| YOUR GOAL |
Take the entries below and reproduce exactly the portion that begins at the line containing "(496, 230) = (413, 209): blue" and ends at the line containing "(488, 553) = (213, 113): red", keeping both ends, dropping pictures, and adding nothing else.

| SUPPLIED MATERIAL |
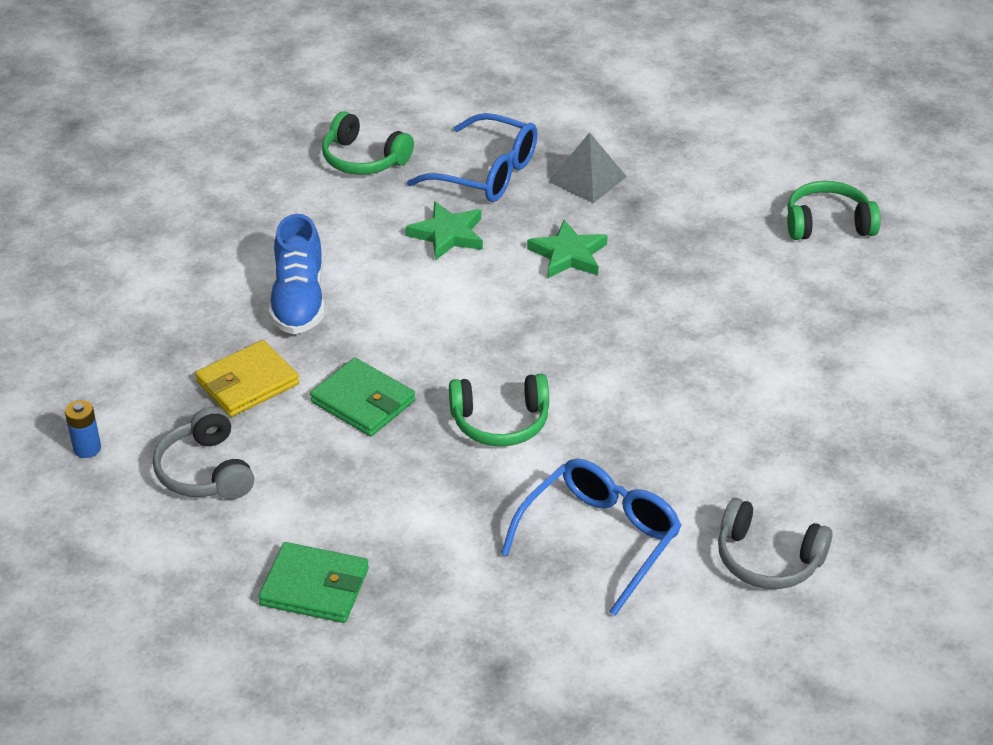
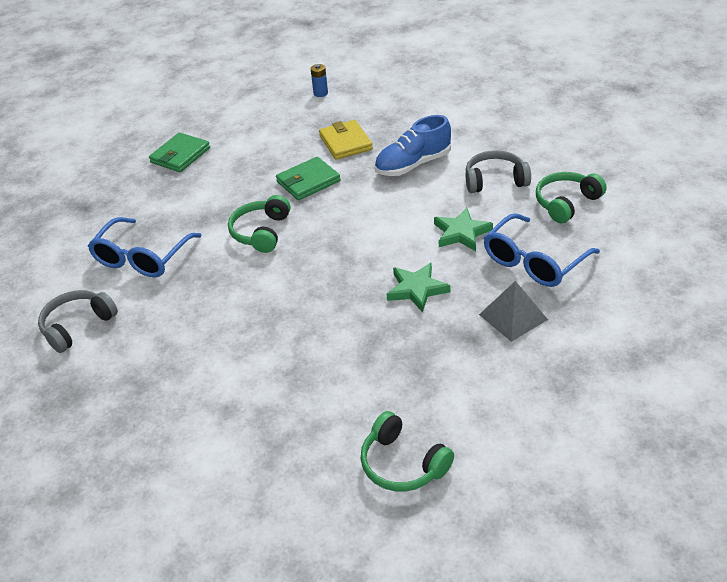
camera: 110 degrees right, 0 degrees up
(205, 471) = (283, 127): grey headphones -> grey headphones (495, 180)
(299, 300) = (413, 165): blue shoe -> blue shoe turned 45 degrees counterclockwise
(599, 539) = (142, 257): blue glasses -> blue glasses turned 60 degrees clockwise
(827, 224) = (402, 464): green headphones -> green headphones turned 120 degrees clockwise

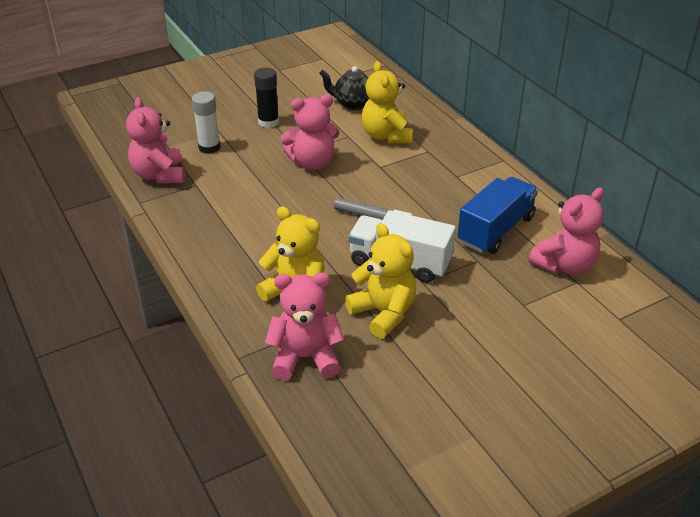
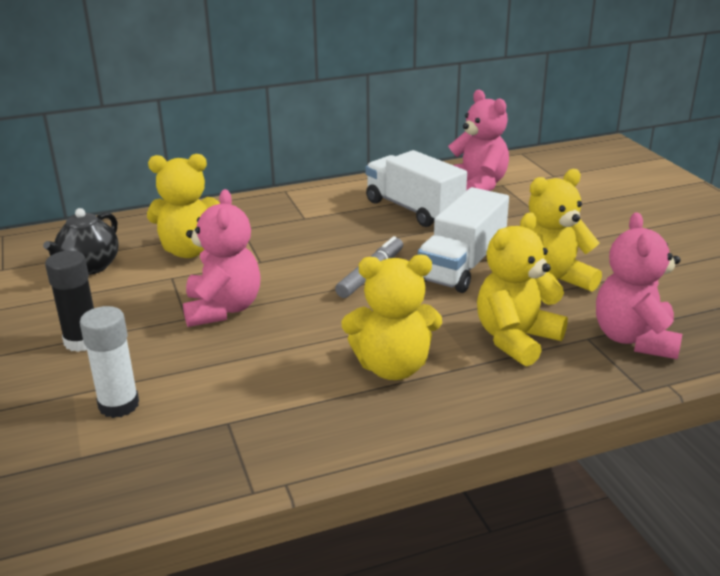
camera: 80 degrees left, 10 degrees down
(159, 175) = (175, 466): pink teddy bear -> none
(254, 239) = (392, 367): none -> yellow teddy bear
(496, 230) = (413, 209): blue truck -> white truck

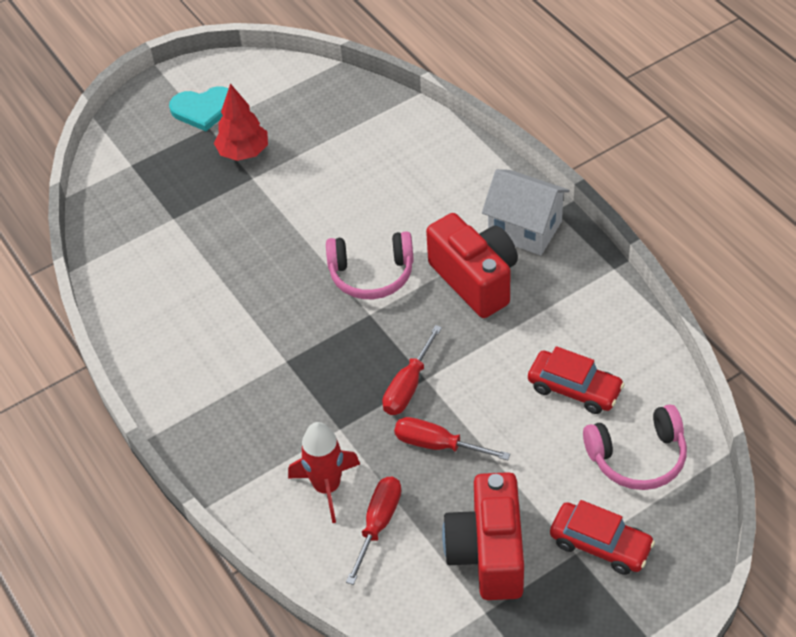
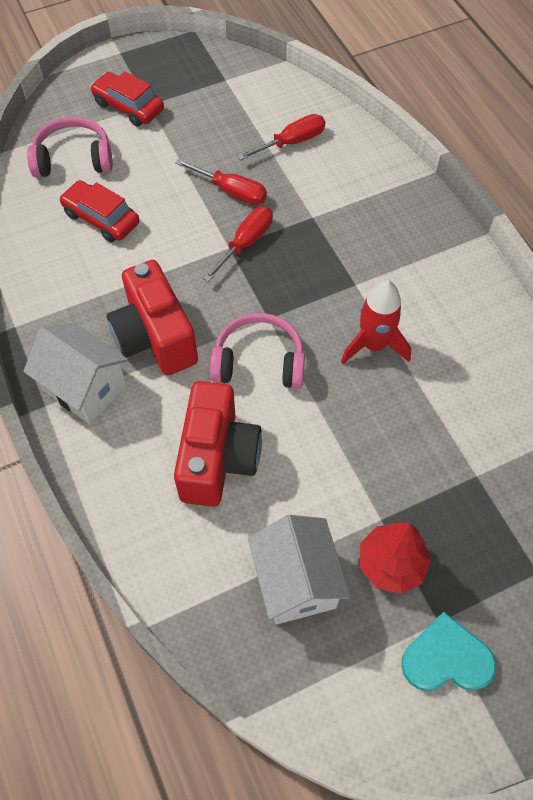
camera: 175 degrees left, 10 degrees up
(315, 132) = (296, 581): none -> white house
(327, 487) = (329, 173): red rocket -> red rocket (373, 345)
(378, 524) = (292, 142): red screwdriver -> red screwdriver turned 150 degrees counterclockwise
(488, 553) = (213, 113): red camera -> red camera (218, 458)

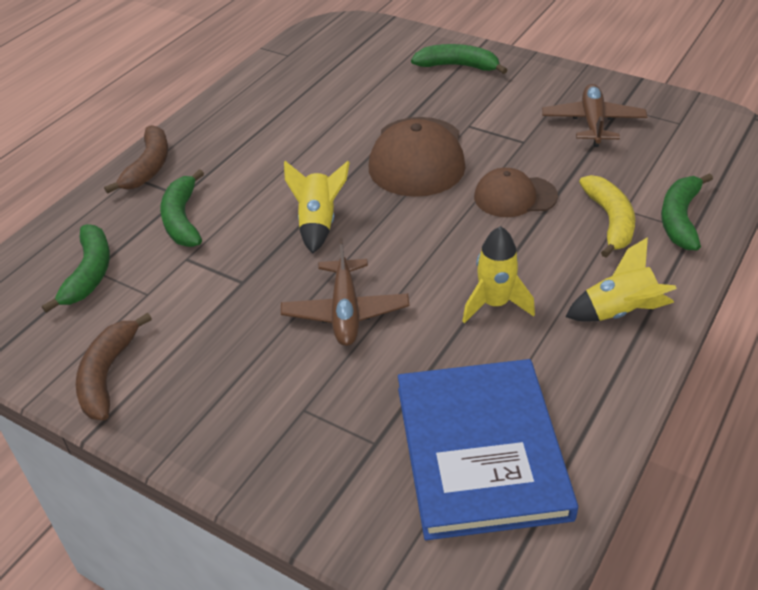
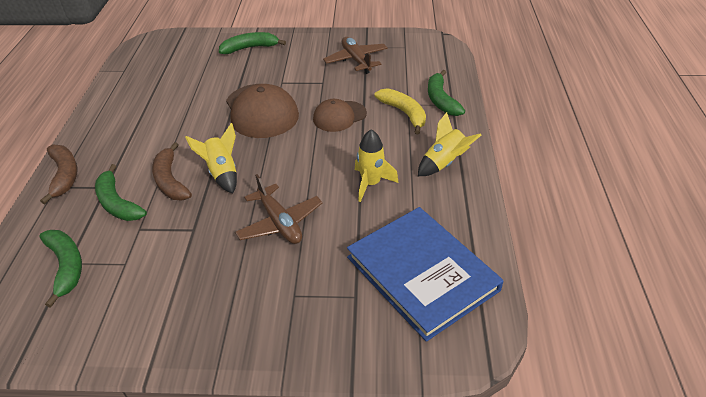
camera: 30 degrees left, 0 degrees up
(107, 375) = (131, 332): brown banana -> brown banana (170, 180)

| WRITTEN REPLY |
(496, 230) = (413, 209): blue truck -> white truck

camera: 175 degrees left, 10 degrees up
(315, 132) = (296, 581): none -> white house
(327, 487) = (329, 173): red rocket -> red rocket (373, 345)
(378, 524) = (292, 142): red screwdriver -> red screwdriver turned 150 degrees counterclockwise
(488, 553) = (213, 113): red camera -> red camera (218, 458)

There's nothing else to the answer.